List each line in the listing below that contains the string "kern".

-------- RECORDS SHOWN --------

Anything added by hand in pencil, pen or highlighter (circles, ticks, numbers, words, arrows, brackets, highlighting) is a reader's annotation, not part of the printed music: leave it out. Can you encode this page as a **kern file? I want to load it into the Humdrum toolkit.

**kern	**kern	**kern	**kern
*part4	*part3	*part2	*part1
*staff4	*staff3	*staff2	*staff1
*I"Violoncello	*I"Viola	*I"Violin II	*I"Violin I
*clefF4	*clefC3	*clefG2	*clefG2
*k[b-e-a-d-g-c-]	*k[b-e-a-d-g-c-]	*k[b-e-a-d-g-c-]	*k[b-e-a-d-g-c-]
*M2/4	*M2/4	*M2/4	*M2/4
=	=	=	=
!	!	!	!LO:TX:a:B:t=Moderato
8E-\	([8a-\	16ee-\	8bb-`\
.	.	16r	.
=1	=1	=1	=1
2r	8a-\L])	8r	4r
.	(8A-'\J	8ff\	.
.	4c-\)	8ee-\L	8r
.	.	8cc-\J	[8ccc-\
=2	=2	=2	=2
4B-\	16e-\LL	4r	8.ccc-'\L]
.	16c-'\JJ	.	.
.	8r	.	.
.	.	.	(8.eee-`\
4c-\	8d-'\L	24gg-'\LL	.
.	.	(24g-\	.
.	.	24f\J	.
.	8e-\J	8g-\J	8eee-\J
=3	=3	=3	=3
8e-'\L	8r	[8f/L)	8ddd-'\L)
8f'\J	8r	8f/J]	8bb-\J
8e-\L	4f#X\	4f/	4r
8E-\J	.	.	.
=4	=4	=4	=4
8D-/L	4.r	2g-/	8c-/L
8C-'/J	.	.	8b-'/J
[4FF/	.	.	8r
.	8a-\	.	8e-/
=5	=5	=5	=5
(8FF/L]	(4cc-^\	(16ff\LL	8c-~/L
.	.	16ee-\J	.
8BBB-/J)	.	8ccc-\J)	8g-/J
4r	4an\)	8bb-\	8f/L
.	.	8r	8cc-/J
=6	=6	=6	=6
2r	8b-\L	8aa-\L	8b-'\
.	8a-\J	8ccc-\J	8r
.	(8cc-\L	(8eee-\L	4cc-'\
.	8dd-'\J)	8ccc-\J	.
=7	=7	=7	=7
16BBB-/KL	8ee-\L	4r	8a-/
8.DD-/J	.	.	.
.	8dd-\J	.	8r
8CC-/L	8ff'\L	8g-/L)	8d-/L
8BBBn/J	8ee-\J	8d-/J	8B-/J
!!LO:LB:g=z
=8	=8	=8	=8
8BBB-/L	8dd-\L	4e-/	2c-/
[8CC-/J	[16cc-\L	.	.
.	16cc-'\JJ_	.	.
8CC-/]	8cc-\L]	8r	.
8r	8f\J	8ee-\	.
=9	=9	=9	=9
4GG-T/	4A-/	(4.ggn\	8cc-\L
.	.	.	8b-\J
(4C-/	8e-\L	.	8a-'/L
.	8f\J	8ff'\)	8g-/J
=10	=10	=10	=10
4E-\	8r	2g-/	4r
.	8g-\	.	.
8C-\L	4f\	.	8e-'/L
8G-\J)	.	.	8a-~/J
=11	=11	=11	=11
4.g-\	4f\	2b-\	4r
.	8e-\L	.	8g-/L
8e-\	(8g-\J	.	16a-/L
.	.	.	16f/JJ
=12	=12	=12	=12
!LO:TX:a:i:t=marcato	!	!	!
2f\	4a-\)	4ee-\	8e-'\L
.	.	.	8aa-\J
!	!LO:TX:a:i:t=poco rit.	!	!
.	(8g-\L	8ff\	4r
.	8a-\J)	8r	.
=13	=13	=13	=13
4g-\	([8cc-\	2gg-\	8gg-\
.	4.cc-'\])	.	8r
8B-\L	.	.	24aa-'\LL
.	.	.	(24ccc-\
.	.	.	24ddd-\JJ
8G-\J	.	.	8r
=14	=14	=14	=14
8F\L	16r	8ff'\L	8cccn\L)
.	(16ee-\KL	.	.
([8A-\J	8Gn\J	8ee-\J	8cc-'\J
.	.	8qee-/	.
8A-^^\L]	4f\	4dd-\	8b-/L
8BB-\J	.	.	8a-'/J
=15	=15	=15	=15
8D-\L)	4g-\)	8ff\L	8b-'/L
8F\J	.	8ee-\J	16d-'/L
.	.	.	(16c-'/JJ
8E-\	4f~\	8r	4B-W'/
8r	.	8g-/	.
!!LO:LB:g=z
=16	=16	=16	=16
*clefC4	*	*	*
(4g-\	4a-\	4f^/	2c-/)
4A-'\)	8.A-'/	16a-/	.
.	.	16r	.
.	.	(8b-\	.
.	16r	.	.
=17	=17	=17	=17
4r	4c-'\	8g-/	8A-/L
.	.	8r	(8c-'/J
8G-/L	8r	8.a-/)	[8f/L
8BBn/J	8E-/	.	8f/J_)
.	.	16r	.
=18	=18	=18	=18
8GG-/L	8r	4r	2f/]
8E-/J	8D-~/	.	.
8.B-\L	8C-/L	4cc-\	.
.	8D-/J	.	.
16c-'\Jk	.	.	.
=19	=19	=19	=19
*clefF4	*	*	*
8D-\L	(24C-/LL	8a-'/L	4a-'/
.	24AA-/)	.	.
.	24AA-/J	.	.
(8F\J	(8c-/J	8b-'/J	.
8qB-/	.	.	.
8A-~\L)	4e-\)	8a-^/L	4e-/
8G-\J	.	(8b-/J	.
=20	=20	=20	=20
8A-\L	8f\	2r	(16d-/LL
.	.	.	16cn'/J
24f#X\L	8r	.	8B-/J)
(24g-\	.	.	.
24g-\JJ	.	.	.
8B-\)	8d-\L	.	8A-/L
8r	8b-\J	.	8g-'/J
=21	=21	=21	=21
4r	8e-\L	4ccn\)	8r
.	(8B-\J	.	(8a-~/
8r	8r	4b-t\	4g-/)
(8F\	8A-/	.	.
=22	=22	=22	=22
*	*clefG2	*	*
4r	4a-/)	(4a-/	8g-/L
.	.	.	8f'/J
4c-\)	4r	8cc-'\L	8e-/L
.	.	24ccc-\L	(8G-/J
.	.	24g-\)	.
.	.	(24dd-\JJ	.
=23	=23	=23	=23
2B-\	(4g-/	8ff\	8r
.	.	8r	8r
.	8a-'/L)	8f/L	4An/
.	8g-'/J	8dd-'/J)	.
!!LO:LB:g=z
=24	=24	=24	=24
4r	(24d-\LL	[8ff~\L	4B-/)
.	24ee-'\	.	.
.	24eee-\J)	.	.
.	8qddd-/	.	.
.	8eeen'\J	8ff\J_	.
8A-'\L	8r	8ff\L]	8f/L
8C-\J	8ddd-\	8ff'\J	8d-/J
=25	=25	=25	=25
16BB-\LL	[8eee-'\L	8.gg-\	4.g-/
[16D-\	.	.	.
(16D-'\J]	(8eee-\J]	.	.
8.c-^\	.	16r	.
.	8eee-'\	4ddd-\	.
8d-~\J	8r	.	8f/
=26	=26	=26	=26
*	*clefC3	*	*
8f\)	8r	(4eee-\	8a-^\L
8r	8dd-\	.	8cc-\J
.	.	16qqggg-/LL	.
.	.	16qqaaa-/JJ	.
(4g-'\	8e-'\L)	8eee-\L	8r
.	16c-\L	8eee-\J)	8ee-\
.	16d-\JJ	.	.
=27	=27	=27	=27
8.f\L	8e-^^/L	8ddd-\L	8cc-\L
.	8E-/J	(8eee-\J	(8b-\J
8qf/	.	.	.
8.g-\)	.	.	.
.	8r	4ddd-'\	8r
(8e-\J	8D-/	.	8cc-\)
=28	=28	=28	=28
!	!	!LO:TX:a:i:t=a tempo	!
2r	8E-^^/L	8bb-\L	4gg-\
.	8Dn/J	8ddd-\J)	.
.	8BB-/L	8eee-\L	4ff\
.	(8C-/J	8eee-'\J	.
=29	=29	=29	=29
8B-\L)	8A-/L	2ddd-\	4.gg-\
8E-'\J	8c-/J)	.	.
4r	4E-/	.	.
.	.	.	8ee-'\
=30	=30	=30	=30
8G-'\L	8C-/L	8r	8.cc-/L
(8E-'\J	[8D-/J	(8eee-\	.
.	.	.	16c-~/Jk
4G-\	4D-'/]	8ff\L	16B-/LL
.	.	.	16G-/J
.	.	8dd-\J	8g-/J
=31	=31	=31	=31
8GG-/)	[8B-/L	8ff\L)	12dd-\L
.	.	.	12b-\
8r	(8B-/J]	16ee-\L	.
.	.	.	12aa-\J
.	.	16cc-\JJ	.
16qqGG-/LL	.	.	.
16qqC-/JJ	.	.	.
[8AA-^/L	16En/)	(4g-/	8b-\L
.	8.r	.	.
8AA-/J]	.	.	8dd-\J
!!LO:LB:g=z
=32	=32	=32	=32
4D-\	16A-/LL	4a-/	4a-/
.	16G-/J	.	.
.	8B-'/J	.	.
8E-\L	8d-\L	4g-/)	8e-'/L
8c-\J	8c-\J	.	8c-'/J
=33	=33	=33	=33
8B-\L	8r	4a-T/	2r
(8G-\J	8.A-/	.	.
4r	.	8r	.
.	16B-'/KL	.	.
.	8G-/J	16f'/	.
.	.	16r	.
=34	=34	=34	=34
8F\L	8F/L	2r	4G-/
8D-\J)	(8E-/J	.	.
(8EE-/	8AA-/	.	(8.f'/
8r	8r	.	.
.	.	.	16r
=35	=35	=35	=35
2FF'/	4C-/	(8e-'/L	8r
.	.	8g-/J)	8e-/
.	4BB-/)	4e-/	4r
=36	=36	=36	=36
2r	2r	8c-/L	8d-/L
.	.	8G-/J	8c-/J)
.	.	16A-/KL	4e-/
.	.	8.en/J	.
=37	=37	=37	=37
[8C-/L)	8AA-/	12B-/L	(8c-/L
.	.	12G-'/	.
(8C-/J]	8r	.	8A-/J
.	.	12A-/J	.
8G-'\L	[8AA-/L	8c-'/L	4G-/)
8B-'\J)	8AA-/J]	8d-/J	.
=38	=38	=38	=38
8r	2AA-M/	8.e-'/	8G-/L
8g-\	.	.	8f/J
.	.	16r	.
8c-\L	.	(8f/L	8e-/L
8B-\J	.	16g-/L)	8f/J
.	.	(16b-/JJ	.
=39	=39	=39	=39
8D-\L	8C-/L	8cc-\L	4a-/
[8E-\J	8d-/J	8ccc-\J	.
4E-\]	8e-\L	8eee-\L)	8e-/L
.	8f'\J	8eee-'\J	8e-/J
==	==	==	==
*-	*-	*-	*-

--------

> **THE RESPONSE**:
Anything added by hand in pencil, pen or highlighter (circles, ticks, numbers, words, arrows, brackets, highlighting) is a reader's annotation, not part of the printed music: leave it out. Can you encode this page as a **kern file? I want to load it into the Humdrum toolkit.
**kern	**kern	**kern	**kern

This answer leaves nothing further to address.